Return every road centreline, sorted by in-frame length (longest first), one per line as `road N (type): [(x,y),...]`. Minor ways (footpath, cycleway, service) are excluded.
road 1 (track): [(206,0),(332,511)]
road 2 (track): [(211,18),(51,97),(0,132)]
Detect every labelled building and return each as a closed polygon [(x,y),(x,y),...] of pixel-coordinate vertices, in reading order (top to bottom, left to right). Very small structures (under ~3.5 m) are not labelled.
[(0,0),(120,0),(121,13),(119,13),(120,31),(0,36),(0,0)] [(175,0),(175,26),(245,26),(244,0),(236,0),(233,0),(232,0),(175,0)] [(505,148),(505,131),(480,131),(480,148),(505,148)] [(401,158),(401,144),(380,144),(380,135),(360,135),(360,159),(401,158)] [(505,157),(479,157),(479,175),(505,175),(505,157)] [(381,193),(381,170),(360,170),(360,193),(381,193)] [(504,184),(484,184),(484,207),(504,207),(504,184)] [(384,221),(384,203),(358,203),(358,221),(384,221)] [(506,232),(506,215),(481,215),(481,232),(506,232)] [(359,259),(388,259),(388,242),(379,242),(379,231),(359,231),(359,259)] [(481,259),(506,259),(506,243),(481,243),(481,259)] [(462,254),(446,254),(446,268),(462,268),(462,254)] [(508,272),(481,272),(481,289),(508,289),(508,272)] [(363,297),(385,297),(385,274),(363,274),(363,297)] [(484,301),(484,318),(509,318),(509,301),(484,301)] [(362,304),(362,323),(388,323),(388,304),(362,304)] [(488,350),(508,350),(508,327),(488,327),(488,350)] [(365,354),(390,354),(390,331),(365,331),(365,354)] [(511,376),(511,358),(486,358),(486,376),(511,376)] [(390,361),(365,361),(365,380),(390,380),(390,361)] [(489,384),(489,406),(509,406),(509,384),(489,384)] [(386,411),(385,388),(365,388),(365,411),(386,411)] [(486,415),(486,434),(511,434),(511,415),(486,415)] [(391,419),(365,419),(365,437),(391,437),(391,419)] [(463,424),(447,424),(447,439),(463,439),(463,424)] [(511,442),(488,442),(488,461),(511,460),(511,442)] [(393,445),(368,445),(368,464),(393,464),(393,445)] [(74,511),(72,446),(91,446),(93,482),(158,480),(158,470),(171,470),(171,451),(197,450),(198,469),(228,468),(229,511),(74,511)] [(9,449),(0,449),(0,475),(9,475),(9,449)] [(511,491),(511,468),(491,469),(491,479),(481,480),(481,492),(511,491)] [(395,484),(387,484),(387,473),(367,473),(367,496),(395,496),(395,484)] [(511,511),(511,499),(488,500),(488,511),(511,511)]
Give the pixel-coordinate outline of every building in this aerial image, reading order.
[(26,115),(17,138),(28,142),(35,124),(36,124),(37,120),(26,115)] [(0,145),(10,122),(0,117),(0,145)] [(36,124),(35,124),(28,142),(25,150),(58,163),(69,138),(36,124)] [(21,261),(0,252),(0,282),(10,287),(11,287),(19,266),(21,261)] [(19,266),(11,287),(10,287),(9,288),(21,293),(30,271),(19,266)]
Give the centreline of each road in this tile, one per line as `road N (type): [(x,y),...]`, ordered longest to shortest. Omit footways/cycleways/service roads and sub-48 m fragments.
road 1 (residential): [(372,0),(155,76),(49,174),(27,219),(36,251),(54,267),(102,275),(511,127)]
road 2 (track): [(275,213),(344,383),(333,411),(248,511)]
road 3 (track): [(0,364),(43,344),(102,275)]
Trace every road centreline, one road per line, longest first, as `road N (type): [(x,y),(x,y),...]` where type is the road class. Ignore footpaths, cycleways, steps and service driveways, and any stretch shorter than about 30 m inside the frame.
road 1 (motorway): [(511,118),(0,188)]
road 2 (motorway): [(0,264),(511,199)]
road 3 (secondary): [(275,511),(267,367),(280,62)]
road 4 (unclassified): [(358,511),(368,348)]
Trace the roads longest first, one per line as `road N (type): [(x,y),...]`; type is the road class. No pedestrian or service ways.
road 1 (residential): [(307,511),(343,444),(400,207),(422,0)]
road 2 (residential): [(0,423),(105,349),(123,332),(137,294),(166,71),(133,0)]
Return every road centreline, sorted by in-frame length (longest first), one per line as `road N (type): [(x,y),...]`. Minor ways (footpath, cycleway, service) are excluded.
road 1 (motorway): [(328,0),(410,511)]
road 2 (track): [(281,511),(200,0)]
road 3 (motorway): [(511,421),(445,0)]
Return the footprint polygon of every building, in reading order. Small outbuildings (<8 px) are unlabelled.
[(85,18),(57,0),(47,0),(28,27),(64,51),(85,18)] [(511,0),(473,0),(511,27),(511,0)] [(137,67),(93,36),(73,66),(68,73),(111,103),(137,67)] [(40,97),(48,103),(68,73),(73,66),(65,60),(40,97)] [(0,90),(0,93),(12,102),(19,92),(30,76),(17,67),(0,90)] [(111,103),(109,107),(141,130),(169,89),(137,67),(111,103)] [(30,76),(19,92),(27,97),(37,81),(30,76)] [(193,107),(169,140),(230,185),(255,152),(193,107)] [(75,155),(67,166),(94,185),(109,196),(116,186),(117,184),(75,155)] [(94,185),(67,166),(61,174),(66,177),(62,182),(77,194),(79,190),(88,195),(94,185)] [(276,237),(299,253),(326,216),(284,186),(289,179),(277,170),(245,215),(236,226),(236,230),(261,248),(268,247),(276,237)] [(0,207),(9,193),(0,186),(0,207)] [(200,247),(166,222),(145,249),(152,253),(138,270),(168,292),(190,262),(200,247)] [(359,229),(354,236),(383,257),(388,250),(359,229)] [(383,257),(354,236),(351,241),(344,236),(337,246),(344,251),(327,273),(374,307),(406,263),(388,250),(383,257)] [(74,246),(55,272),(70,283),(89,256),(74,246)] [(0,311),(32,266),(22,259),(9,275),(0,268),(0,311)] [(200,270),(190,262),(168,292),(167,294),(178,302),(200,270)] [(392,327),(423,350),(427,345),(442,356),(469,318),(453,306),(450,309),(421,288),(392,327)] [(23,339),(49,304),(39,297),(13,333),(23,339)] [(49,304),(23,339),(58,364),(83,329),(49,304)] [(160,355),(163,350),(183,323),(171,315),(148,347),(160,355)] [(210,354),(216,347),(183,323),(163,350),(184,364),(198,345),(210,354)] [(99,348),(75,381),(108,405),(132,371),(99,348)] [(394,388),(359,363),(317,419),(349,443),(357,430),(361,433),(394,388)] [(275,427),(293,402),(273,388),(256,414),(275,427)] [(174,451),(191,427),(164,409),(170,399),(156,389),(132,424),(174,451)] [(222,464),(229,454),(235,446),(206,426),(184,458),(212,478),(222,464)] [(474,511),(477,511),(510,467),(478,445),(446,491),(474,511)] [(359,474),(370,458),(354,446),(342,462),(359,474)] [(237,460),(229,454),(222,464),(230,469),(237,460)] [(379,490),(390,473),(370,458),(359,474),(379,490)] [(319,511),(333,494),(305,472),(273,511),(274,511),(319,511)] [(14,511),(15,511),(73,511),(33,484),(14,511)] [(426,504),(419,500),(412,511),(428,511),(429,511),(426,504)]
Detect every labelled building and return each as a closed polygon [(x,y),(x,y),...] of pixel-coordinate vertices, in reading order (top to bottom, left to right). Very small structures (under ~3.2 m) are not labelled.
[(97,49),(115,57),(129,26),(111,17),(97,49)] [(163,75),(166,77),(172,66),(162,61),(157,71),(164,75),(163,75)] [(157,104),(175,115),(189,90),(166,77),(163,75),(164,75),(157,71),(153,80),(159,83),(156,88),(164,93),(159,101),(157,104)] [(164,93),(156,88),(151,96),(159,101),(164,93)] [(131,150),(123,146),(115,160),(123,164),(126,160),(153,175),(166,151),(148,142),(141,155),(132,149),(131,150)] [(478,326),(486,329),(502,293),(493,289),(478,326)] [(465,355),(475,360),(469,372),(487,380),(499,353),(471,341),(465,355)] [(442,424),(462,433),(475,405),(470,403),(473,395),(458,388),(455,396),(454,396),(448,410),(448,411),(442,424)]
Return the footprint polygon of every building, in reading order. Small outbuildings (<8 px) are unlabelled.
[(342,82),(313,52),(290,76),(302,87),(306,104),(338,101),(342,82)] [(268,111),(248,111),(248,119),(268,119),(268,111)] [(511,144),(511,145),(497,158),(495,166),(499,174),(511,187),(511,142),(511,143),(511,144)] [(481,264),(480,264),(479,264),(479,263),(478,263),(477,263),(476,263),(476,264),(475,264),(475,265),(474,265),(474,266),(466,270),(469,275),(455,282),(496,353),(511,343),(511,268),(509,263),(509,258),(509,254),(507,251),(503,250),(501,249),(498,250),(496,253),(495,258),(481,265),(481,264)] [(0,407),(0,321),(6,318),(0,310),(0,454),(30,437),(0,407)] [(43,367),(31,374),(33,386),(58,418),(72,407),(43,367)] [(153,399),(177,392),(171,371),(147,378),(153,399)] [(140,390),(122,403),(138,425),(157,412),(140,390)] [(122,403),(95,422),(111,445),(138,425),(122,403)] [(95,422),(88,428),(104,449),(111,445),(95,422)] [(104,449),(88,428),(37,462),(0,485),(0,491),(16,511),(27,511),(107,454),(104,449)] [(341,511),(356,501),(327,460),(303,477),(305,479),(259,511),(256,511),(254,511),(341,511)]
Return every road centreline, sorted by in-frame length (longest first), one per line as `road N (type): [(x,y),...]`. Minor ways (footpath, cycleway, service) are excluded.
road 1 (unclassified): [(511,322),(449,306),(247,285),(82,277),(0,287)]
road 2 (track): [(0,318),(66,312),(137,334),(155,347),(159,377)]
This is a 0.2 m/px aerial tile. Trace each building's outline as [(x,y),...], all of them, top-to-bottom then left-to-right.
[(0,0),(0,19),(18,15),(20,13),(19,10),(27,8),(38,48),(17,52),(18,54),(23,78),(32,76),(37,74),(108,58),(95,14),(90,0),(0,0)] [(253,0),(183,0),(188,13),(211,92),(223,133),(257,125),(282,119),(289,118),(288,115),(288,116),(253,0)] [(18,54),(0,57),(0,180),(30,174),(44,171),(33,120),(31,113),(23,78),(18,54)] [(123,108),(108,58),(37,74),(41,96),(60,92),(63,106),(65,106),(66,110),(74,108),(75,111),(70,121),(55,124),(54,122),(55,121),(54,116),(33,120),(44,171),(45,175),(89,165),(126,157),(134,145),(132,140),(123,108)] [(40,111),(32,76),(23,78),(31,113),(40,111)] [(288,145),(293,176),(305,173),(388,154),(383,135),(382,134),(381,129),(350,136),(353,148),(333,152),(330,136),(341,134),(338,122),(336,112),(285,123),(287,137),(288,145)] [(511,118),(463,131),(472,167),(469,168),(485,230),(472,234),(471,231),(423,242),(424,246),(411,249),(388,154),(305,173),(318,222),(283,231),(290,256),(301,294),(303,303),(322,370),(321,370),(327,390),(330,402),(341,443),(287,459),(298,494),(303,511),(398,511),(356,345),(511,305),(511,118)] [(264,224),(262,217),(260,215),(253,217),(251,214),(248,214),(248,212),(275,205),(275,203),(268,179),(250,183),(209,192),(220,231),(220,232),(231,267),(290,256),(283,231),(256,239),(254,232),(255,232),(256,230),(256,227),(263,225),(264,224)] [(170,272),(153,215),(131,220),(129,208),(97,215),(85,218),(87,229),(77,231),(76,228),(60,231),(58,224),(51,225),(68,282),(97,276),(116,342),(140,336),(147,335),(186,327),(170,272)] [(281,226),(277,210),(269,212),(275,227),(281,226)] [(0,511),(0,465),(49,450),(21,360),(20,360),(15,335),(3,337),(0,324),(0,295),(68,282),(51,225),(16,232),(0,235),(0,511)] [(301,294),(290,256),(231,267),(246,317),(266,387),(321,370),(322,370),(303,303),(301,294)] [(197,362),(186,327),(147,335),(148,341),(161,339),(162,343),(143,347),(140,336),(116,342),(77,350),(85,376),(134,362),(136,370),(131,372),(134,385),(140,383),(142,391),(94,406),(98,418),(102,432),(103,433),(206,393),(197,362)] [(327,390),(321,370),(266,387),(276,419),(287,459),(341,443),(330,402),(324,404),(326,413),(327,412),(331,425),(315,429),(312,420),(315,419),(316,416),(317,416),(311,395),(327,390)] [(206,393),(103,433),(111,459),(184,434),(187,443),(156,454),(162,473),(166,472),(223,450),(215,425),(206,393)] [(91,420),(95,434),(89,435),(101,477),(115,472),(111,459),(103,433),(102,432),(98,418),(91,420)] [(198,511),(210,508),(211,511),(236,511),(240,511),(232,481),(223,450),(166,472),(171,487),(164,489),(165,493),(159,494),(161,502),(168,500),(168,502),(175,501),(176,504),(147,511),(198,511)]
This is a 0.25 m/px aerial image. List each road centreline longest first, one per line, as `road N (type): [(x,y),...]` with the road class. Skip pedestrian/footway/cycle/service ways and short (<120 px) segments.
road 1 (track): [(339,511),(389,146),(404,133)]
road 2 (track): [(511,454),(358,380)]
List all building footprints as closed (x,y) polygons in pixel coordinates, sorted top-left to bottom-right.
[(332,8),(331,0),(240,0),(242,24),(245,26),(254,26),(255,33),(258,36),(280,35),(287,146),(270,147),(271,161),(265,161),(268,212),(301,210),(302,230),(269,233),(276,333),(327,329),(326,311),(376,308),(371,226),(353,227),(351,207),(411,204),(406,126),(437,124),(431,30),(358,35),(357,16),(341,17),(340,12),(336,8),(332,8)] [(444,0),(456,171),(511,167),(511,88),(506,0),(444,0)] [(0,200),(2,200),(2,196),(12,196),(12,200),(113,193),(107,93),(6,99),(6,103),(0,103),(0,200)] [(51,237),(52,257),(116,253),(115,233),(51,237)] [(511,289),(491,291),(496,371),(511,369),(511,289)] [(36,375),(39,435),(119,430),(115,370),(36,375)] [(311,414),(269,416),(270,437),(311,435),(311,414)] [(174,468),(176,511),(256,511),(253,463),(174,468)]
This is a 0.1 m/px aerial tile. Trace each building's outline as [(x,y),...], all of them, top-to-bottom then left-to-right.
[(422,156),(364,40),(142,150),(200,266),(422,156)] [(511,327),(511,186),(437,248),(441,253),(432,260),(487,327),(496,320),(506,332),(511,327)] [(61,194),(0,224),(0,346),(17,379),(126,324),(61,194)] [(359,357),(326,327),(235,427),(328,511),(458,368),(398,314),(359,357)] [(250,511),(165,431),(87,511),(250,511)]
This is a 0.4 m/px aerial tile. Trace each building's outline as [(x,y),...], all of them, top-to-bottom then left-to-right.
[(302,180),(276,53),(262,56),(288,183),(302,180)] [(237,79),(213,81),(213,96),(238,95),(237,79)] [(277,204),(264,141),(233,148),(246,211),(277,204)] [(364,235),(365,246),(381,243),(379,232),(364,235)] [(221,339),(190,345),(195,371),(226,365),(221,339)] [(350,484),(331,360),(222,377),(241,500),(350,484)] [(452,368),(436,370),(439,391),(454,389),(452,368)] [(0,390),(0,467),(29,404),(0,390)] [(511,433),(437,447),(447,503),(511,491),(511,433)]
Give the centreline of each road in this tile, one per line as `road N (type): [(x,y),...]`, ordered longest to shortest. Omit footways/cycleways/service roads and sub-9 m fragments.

=== Your instructions ===
Show each line of the rows above that contains the word "then".

=== Completed exercise ===
This is a 0.2 m/px aerial tile. Trace each building's outline as [(x,y),...], all of them, top-to-bottom then left-to-right.
This is a 0.1 m/px aerial tile. Trace each building's outline as [(x,y),...], all of them, top-to-bottom then left-to-right.
This is a 0.4 m/px aerial tile. Trace each building's outline as [(x,y),...], all of them, top-to-bottom then left-to-right.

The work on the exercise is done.